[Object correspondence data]
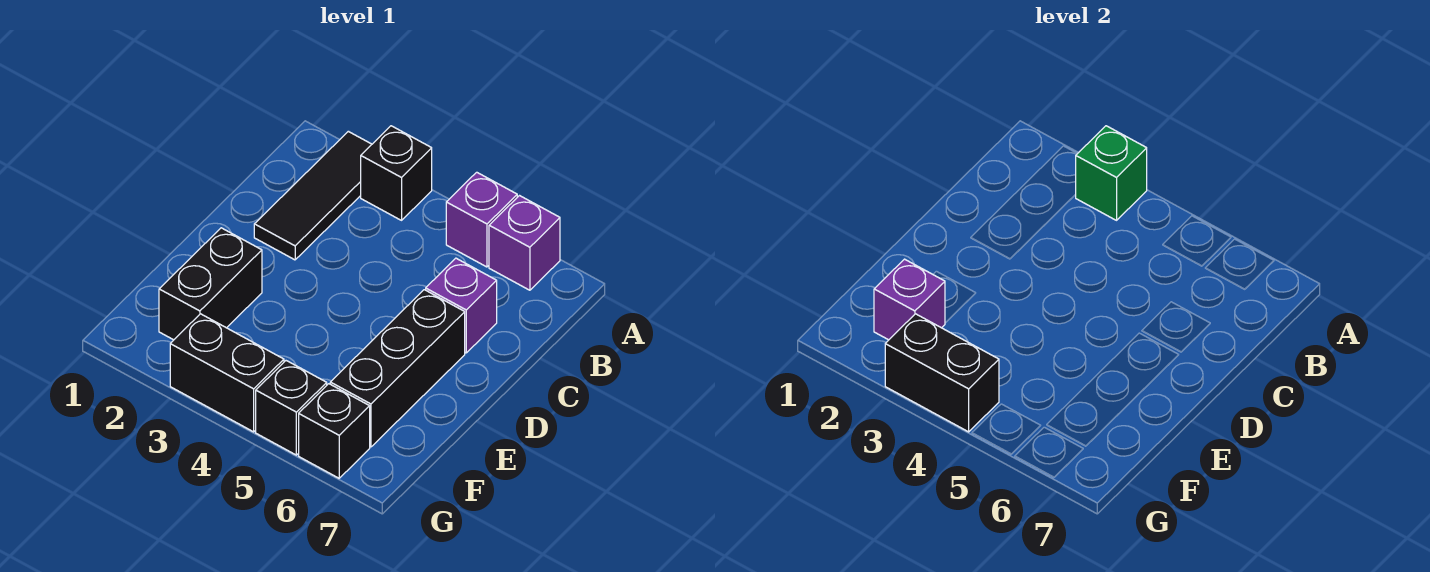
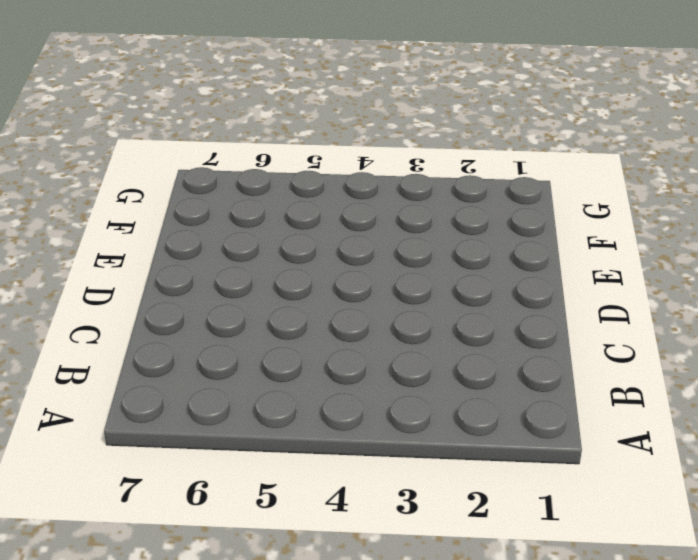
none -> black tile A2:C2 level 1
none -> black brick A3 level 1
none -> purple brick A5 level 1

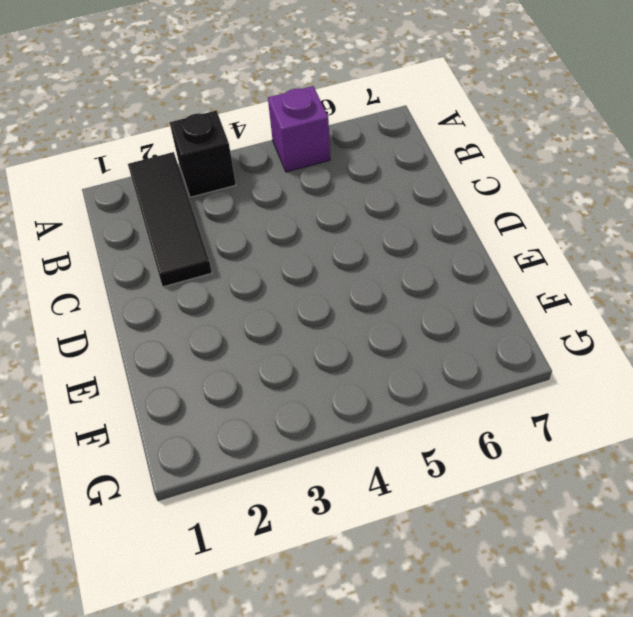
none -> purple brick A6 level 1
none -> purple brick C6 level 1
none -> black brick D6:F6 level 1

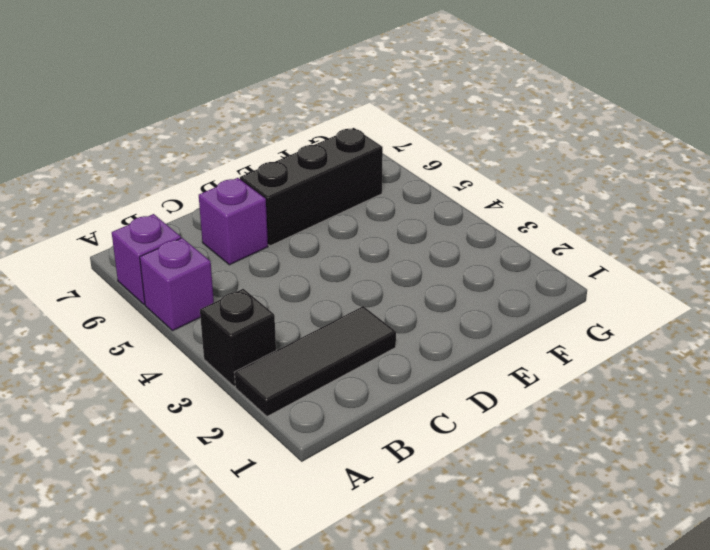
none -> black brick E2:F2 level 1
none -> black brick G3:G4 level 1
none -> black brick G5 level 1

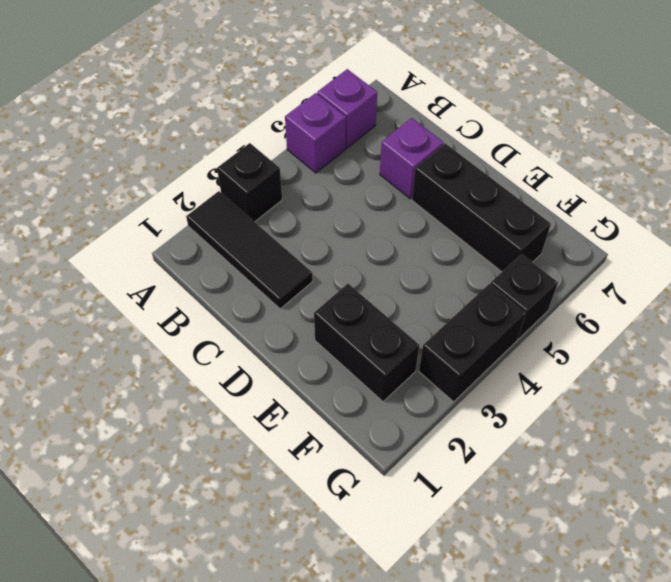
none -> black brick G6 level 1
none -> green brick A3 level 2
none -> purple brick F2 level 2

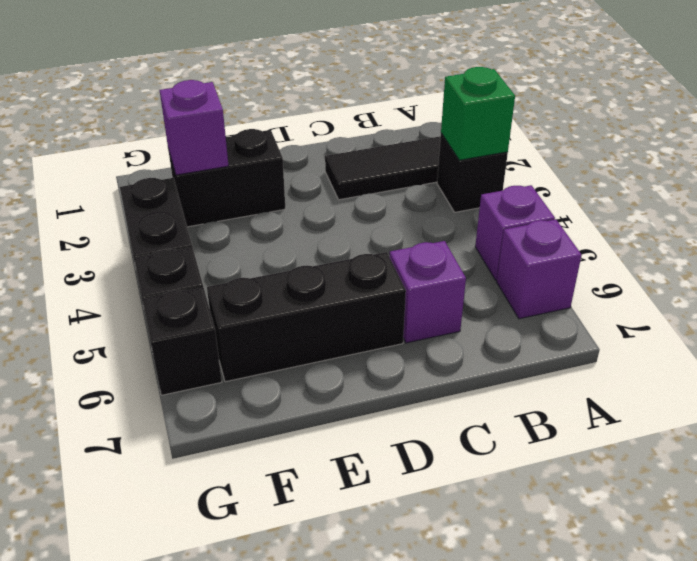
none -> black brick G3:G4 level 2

== Work item ==
Please retype every record shown above, exactly as written, but without pictures.

== Result for this task ==
none -> black tile A2:C2 level 1
none -> black brick A3 level 1
none -> purple brick A5 level 1

none -> purple brick A6 level 1
none -> purple brick C6 level 1
none -> black brick D6:F6 level 1

none -> black brick E2:F2 level 1
none -> black brick G3:G4 level 1
none -> black brick G5 level 1

none -> black brick G6 level 1
none -> green brick A3 level 2
none -> purple brick F2 level 2

none -> black brick G3:G4 level 2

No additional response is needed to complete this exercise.